*How to complete this task*:
Return all the lines below, exactly as they read.

[Stored records]
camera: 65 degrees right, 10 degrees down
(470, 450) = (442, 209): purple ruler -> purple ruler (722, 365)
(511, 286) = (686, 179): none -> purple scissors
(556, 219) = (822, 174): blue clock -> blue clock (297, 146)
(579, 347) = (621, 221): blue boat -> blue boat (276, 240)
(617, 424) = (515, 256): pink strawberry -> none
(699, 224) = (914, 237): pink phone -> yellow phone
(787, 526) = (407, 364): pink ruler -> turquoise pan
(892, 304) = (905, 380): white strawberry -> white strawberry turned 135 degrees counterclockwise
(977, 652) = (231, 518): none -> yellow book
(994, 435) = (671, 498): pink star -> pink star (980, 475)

*Response*:
camera: 65 degrees right, 10 degrees down
(470, 450) = (442, 209): purple ruler -> purple ruler (722, 365)
(511, 286) = (686, 179): none -> purple scissors
(556, 219) = (822, 174): blue clock -> blue clock (297, 146)
(579, 347) = (621, 221): blue boat -> blue boat (276, 240)
(617, 424) = (515, 256): pink strawberry -> none
(699, 224) = (914, 237): pink phone -> yellow phone
(787, 526) = (407, 364): pink ruler -> turquoise pan
(892, 304) = (905, 380): white strawberry -> white strawberry turned 135 degrees counterclockwise
(977, 652) = (231, 518): none -> yellow book
(994, 435) = (671, 498): pink star -> pink star (980, 475)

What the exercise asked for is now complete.